> [Raw records]
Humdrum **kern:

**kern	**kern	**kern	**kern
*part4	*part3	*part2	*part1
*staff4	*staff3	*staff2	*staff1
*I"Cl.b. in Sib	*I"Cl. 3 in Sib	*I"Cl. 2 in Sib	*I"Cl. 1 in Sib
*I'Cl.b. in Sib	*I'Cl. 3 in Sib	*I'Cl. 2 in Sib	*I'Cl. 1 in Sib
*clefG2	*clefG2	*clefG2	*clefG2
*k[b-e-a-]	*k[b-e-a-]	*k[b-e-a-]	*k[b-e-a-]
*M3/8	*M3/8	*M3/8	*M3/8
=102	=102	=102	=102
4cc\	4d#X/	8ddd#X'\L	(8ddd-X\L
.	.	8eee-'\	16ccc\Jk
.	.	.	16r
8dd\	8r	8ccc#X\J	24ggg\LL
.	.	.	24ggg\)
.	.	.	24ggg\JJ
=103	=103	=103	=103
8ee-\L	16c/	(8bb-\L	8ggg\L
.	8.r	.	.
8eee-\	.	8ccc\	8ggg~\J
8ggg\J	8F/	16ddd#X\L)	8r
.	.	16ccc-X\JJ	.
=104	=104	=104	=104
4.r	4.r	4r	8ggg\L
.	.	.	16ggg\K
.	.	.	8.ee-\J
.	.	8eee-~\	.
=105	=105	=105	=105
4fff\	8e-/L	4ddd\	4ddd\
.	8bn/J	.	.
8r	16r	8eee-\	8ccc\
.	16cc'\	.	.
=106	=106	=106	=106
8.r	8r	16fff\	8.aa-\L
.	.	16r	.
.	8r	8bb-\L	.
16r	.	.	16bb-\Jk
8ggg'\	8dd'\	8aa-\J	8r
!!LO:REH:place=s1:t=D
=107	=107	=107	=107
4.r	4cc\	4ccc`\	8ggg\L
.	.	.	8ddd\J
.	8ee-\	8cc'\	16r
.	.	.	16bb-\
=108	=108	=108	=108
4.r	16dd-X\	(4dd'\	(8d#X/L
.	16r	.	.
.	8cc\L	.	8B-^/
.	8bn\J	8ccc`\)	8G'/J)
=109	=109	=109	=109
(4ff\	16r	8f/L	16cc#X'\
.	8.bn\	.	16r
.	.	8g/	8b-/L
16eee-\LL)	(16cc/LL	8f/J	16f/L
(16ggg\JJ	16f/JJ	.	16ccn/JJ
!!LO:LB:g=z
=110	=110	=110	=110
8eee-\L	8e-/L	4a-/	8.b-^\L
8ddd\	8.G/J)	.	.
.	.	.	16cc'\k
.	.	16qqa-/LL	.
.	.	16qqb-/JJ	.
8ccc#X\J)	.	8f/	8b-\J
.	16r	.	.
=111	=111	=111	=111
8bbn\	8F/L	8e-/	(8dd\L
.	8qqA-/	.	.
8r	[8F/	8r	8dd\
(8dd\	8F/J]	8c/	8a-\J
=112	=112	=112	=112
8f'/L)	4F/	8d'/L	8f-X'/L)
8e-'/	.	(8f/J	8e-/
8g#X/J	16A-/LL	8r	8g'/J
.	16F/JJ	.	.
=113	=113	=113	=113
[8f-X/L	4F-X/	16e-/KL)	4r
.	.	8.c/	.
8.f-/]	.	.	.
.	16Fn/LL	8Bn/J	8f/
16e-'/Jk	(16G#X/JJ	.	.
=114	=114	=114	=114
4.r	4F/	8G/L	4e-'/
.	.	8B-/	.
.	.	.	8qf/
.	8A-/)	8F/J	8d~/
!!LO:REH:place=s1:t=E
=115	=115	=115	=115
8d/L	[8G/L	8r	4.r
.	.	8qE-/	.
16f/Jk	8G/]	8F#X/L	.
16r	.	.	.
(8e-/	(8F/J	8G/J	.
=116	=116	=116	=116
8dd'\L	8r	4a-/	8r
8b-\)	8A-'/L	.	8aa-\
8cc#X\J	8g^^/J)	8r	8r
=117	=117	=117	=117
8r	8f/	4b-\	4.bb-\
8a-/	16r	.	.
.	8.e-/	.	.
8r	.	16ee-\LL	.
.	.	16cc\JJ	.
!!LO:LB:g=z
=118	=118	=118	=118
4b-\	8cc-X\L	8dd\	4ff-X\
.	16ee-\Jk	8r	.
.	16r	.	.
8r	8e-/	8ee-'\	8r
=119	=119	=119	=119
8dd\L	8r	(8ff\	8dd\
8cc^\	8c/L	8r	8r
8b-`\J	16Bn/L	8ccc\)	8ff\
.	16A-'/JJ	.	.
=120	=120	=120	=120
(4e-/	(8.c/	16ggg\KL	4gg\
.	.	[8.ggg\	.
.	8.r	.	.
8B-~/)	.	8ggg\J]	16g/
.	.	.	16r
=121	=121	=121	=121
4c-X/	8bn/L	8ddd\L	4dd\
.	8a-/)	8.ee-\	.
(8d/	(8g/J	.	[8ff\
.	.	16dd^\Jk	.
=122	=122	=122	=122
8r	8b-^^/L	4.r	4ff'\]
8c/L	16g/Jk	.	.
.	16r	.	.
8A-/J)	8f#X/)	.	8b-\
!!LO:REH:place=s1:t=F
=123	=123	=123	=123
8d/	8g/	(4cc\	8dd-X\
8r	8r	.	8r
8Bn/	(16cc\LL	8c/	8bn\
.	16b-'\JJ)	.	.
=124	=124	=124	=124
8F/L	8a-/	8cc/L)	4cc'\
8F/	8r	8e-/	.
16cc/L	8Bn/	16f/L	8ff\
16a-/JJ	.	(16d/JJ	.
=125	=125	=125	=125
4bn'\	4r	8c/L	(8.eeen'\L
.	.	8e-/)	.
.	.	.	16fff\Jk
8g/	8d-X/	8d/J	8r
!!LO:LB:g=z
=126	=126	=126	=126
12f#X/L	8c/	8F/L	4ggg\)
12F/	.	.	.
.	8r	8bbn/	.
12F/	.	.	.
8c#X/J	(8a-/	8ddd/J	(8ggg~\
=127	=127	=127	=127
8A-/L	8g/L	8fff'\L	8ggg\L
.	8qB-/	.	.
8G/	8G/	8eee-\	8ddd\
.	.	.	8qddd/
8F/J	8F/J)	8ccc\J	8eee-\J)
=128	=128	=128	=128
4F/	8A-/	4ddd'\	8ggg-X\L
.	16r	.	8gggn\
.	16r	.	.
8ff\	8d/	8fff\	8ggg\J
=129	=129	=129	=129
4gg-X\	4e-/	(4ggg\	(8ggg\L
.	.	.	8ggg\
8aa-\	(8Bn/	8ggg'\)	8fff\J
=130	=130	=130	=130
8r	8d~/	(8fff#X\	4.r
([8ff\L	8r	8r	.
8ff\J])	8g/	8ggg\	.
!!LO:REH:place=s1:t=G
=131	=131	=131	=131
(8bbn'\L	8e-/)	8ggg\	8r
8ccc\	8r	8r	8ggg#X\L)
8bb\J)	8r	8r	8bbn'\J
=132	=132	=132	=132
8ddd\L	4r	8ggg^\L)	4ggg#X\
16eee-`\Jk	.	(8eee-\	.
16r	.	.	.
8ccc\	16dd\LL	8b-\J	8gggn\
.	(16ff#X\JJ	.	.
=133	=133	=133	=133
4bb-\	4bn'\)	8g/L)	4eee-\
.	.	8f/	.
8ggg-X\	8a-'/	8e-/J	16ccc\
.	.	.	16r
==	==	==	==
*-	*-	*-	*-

> [Work required] Report how many lines of the data contain the string "place", matching case exactly. Give only the number.

> [Correct answer] 4